Description of the task:
The reply must be the number of lines in the following material that include the word "middle", and nothing more.

Information provided:

====

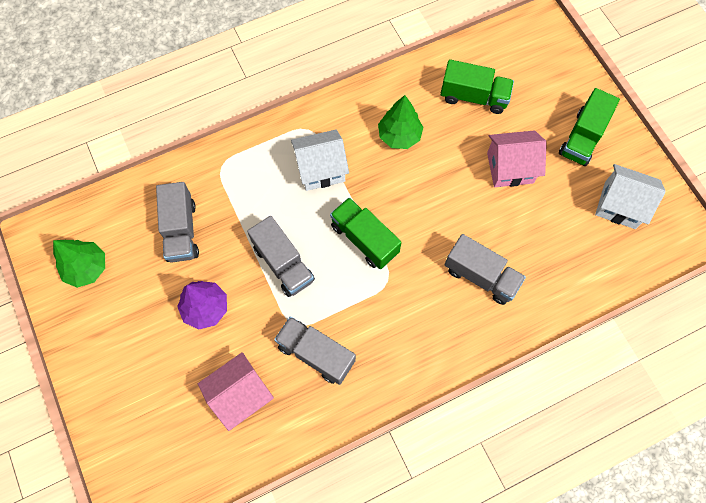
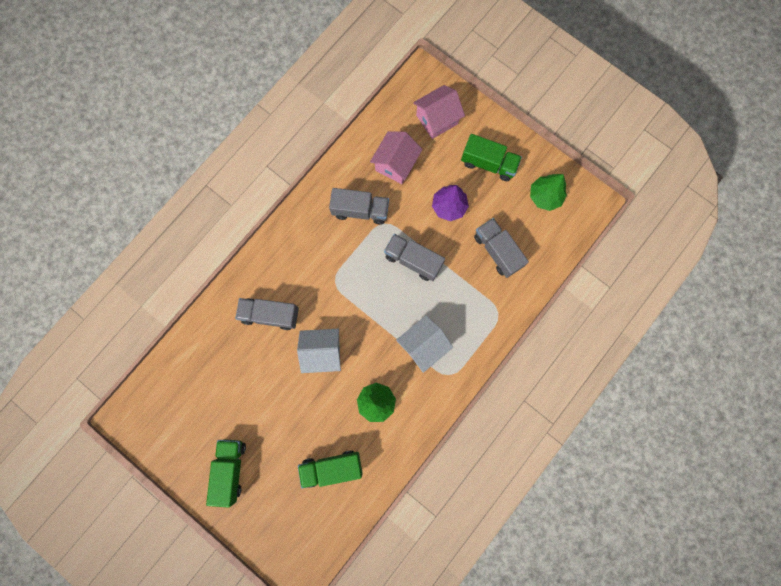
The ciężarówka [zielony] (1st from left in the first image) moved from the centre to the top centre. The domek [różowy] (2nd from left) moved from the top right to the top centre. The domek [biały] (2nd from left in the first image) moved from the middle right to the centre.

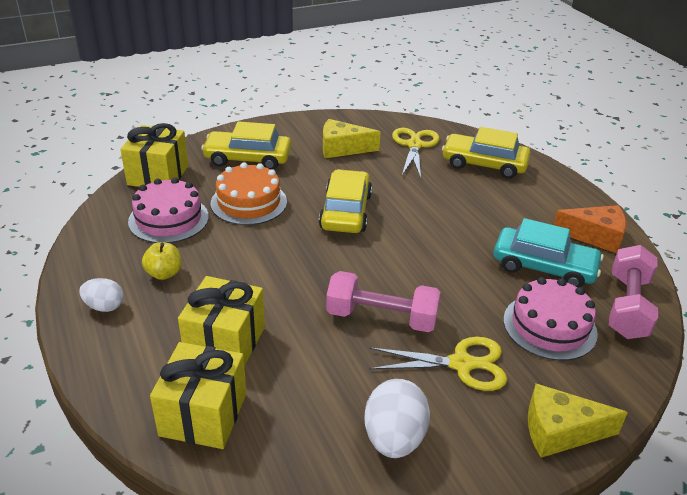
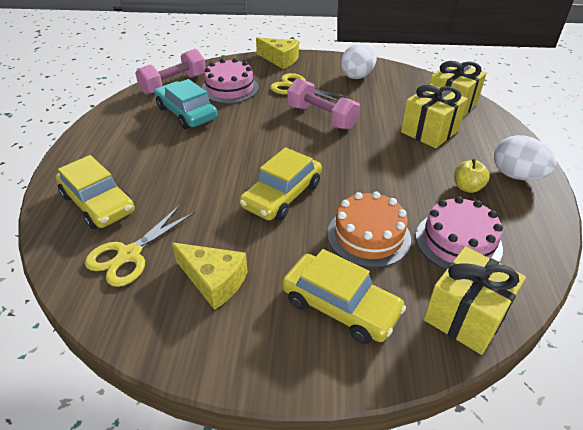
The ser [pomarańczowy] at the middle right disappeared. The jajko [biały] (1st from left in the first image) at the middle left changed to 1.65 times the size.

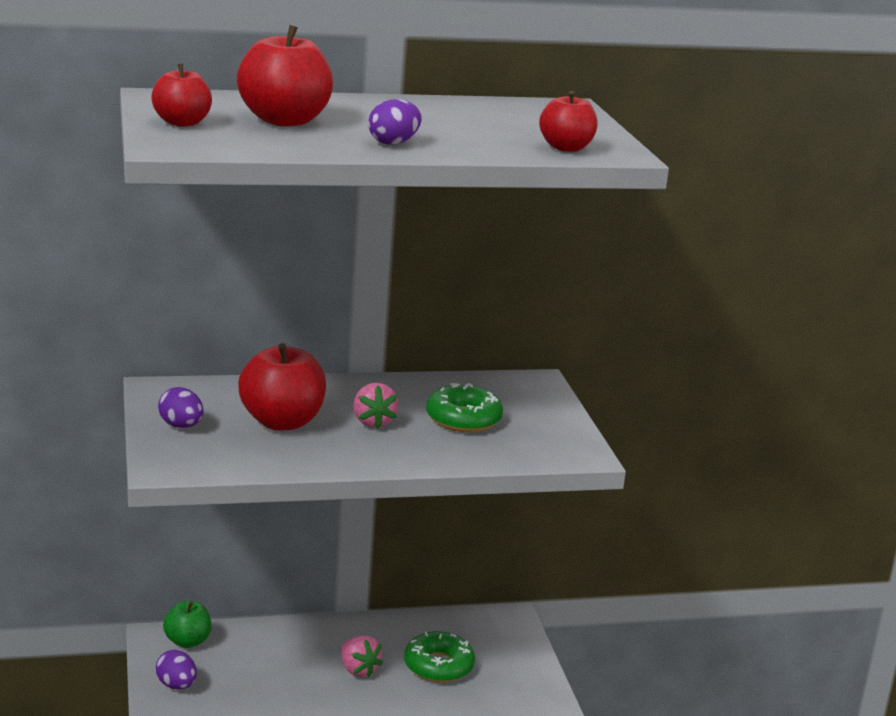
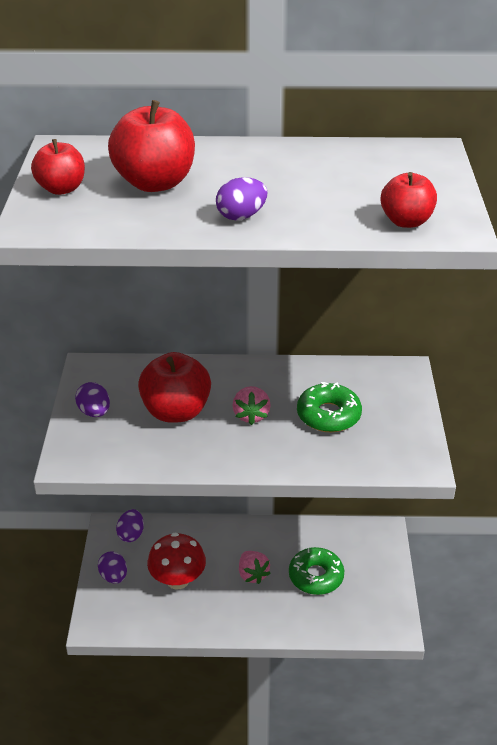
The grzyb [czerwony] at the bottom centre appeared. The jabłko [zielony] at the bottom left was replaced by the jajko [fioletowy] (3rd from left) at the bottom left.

====

Output of the exercise:
2